§ Prompt
From the records below, extract only the lines running from the line with "yellow brick A6:B7" to the line with "none -> purple brick E11:F11 level 1", both lines included, reproducing them exactly.

§ Supplied records
□ □ □ □ □

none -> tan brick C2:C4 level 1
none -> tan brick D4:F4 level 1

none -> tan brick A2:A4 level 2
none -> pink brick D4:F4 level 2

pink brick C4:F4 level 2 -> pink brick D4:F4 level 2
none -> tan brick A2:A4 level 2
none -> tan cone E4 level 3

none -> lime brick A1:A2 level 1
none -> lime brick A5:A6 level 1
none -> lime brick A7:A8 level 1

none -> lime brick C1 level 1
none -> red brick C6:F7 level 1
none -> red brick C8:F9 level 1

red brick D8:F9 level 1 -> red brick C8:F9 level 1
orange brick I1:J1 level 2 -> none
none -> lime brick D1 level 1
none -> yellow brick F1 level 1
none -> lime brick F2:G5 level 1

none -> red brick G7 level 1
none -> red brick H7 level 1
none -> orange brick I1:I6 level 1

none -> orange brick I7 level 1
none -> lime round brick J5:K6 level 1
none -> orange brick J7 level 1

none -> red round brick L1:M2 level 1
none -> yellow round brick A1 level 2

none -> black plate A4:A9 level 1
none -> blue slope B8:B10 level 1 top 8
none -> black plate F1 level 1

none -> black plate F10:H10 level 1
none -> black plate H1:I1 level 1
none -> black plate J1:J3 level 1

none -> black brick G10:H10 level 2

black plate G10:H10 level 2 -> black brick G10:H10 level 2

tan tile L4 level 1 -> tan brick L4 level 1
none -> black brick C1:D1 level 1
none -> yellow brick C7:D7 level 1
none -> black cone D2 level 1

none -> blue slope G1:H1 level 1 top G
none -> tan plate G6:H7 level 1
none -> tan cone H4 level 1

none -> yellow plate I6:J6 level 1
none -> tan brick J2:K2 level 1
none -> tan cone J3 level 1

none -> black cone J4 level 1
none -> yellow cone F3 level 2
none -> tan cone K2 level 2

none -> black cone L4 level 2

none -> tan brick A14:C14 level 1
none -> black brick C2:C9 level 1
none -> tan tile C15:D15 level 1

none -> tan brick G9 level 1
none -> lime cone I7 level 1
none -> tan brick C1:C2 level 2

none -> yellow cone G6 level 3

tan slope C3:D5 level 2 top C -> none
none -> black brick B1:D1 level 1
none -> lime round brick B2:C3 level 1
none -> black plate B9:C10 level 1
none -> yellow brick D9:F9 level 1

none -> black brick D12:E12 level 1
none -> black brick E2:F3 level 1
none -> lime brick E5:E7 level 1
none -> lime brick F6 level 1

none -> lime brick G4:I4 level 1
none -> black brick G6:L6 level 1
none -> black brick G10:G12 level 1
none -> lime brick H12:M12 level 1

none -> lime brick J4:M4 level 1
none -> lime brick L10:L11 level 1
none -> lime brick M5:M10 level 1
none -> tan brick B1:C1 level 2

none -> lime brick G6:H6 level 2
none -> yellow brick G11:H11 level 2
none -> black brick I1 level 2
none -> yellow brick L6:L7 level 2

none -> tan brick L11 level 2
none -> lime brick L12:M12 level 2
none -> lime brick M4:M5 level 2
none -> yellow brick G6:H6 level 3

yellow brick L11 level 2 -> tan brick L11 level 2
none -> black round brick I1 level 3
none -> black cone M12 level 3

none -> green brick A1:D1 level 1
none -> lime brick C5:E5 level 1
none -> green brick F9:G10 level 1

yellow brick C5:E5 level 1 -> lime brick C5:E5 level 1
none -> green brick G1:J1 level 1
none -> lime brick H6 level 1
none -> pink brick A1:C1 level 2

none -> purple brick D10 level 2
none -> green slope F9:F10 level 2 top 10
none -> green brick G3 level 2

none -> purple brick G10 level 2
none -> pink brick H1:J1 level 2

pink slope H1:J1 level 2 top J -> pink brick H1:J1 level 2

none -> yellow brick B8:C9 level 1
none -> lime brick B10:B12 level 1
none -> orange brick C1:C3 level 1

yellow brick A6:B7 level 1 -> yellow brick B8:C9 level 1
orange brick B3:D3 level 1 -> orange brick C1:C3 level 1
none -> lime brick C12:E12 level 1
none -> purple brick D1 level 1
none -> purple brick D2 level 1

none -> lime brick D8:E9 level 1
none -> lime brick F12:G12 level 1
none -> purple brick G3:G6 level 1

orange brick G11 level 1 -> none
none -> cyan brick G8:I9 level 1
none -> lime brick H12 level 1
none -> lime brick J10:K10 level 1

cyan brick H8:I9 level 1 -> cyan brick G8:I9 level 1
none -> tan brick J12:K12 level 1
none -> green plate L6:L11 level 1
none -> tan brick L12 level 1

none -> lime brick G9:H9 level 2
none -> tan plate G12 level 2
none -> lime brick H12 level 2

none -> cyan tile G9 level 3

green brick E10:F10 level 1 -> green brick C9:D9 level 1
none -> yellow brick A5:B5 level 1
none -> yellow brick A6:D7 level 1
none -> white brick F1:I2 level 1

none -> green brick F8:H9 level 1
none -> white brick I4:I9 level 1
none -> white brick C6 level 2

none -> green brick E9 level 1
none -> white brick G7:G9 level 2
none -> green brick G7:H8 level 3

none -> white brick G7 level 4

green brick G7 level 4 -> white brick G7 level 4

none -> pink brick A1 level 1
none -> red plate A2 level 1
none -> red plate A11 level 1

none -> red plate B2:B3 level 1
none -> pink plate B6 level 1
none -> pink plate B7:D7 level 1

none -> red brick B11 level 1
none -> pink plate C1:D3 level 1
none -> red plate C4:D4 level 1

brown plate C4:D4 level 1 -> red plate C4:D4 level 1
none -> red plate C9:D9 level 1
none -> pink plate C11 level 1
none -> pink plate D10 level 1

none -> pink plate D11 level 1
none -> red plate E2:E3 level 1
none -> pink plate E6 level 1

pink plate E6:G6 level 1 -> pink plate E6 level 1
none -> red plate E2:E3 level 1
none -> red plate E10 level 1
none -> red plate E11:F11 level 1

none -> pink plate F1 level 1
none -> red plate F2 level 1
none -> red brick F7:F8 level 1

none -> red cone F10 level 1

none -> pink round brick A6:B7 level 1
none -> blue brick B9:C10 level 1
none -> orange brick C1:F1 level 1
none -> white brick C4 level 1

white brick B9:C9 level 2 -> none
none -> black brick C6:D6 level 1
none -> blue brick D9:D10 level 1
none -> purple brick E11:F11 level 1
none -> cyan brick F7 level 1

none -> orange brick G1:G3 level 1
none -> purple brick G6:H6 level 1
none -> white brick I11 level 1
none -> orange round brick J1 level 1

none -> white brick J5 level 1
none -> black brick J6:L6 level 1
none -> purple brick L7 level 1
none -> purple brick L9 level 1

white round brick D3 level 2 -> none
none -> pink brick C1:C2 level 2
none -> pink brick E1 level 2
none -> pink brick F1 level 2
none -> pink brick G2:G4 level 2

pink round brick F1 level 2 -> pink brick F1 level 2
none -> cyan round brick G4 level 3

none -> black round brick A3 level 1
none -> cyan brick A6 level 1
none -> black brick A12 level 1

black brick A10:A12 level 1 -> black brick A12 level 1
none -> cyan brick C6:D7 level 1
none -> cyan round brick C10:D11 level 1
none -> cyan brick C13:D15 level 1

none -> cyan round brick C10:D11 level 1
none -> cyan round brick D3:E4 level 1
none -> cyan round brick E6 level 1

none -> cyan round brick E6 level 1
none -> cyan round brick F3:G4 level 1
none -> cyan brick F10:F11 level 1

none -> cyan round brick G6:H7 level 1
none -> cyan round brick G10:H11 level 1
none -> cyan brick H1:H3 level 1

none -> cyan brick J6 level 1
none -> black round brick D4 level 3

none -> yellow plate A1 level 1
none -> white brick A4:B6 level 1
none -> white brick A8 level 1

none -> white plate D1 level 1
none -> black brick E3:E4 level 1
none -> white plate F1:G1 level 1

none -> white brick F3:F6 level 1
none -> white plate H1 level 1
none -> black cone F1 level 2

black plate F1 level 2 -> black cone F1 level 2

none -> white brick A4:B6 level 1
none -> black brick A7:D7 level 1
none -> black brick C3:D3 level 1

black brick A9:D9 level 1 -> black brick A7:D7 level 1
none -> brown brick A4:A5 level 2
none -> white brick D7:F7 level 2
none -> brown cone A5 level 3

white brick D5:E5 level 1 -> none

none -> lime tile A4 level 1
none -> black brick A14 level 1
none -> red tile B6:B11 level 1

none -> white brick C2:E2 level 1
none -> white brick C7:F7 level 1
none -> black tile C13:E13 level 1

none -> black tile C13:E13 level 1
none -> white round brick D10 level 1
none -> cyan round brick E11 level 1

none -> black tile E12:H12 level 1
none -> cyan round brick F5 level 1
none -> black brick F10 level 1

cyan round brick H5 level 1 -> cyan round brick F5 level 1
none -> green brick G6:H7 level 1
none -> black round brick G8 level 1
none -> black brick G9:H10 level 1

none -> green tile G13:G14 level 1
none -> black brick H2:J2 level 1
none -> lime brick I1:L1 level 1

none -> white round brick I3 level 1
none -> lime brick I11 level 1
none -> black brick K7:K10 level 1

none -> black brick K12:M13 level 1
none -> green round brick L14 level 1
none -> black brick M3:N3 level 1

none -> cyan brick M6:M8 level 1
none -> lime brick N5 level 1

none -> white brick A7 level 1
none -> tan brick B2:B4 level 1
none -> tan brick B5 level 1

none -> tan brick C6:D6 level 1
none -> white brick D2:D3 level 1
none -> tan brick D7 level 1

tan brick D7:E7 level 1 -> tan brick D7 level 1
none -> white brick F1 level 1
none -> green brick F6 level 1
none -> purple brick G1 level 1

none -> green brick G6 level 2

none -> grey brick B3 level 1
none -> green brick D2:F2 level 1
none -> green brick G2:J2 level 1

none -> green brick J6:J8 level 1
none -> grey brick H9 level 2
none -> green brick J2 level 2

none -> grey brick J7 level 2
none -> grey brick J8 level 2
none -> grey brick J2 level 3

□ □ □ □ □

§ Solution to this problem
yellow brick A6:B7 level 1 -> yellow brick B8:C9 level 1
orange brick B3:D3 level 1 -> orange brick C1:C3 level 1
none -> lime brick C12:E12 level 1
none -> purple brick D1 level 1
none -> purple brick D2 level 1

none -> lime brick D8:E9 level 1
none -> lime brick F12:G12 level 1
none -> purple brick G3:G6 level 1

orange brick G11 level 1 -> none
none -> cyan brick G8:I9 level 1
none -> lime brick H12 level 1
none -> lime brick J10:K10 level 1

cyan brick H8:I9 level 1 -> cyan brick G8:I9 level 1
none -> tan brick J12:K12 level 1
none -> green plate L6:L11 level 1
none -> tan brick L12 level 1

none -> lime brick G9:H9 level 2
none -> tan plate G12 level 2
none -> lime brick H12 level 2

none -> cyan tile G9 level 3

green brick E10:F10 level 1 -> green brick C9:D9 level 1
none -> yellow brick A5:B5 level 1
none -> yellow brick A6:D7 level 1
none -> white brick F1:I2 level 1

none -> green brick F8:H9 level 1
none -> white brick I4:I9 level 1
none -> white brick C6 level 2

none -> green brick E9 level 1
none -> white brick G7:G9 level 2
none -> green brick G7:H8 level 3

none -> white brick G7 level 4

green brick G7 level 4 -> white brick G7 level 4

none -> pink brick A1 level 1
none -> red plate A2 level 1
none -> red plate A11 level 1

none -> red plate B2:B3 level 1
none -> pink plate B6 level 1
none -> pink plate B7:D7 level 1

none -> red brick B11 level 1
none -> pink plate C1:D3 level 1
none -> red plate C4:D4 level 1

brown plate C4:D4 level 1 -> red plate C4:D4 level 1
none -> red plate C9:D9 level 1
none -> pink plate C11 level 1
none -> pink plate D10 level 1

none -> pink plate D11 level 1
none -> red plate E2:E3 level 1
none -> pink plate E6 level 1

pink plate E6:G6 level 1 -> pink plate E6 level 1
none -> red plate E2:E3 level 1
none -> red plate E10 level 1
none -> red plate E11:F11 level 1

none -> pink plate F1 level 1
none -> red plate F2 level 1
none -> red brick F7:F8 level 1

none -> red cone F10 level 1

none -> pink round brick A6:B7 level 1
none -> blue brick B9:C10 level 1
none -> orange brick C1:F1 level 1
none -> white brick C4 level 1

white brick B9:C9 level 2 -> none
none -> black brick C6:D6 level 1
none -> blue brick D9:D10 level 1
none -> purple brick E11:F11 level 1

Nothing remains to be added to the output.